(Change listing data)

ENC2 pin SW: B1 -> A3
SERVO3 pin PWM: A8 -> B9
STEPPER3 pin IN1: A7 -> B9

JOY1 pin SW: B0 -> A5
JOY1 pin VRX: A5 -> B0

==

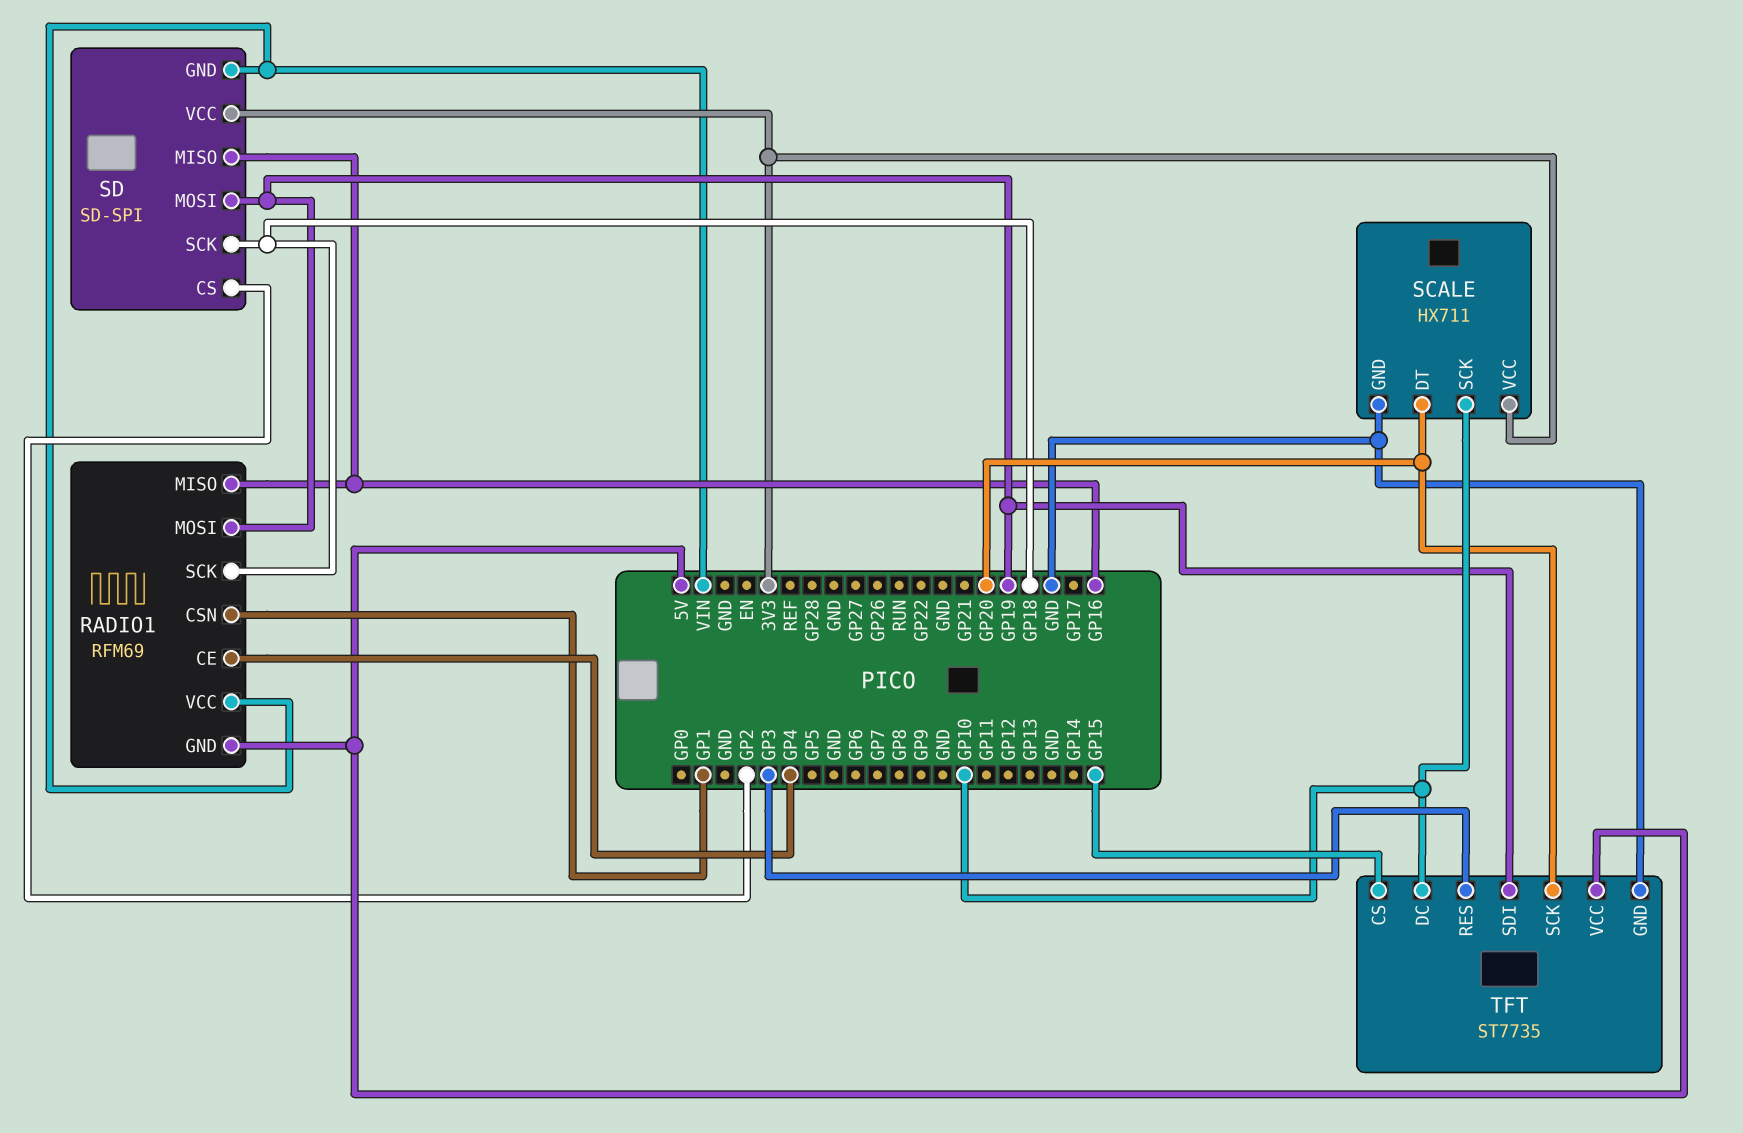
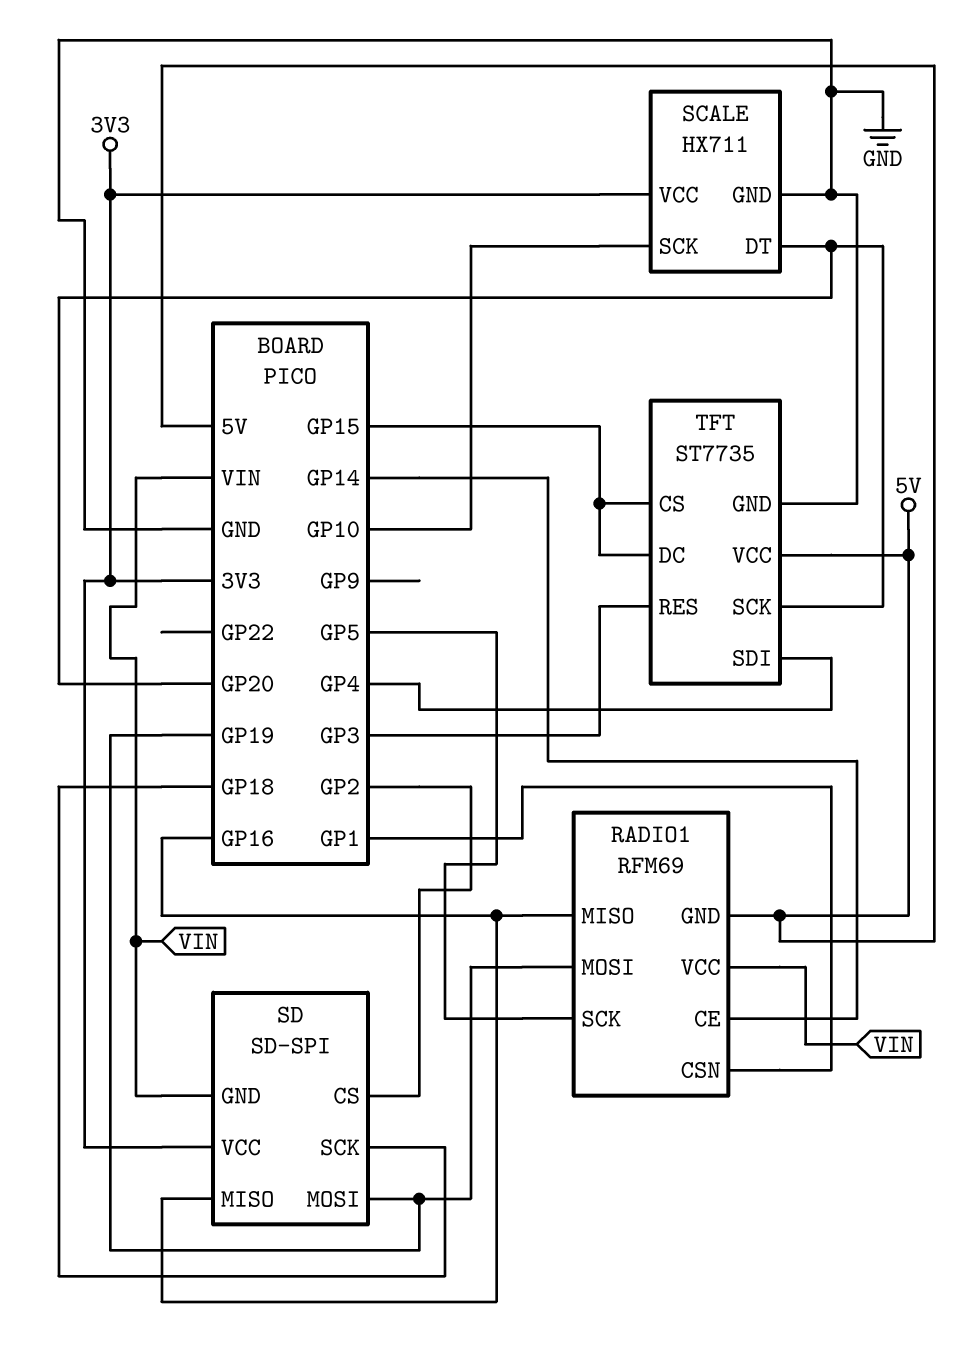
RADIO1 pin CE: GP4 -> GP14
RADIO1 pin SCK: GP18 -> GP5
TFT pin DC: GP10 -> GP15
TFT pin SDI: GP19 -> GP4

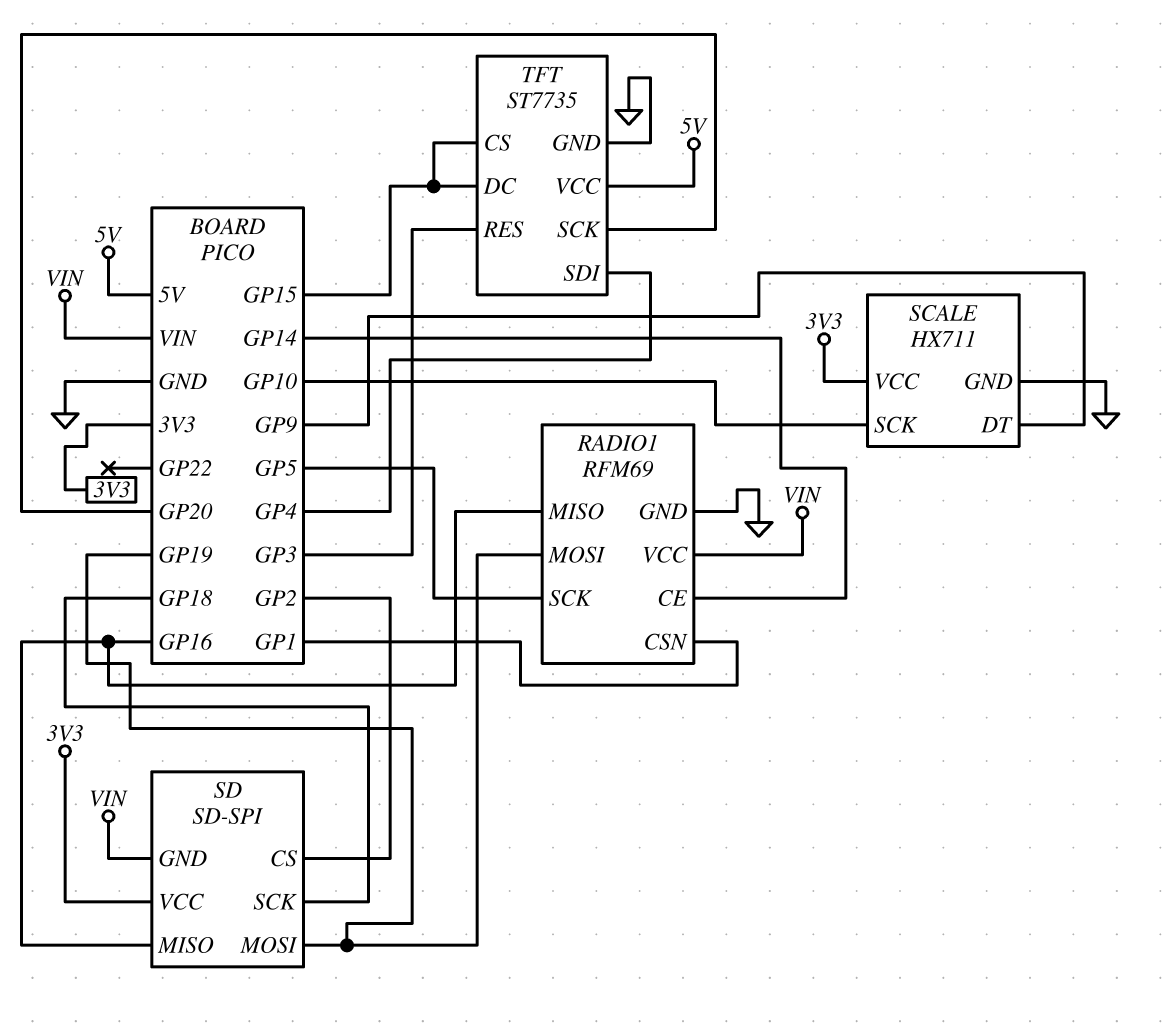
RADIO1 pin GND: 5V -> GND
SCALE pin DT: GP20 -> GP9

Work instruction:
Of the lines above, quote exactly those from the one with "TFT pin SDI: GP19 -> GP4" through the one with "SCALE pin DT: GP20 -> GP9", ends included; pictures stay out.

Output of the task:
TFT pin SDI: GP19 -> GP4

RADIO1 pin GND: 5V -> GND
SCALE pin DT: GP20 -> GP9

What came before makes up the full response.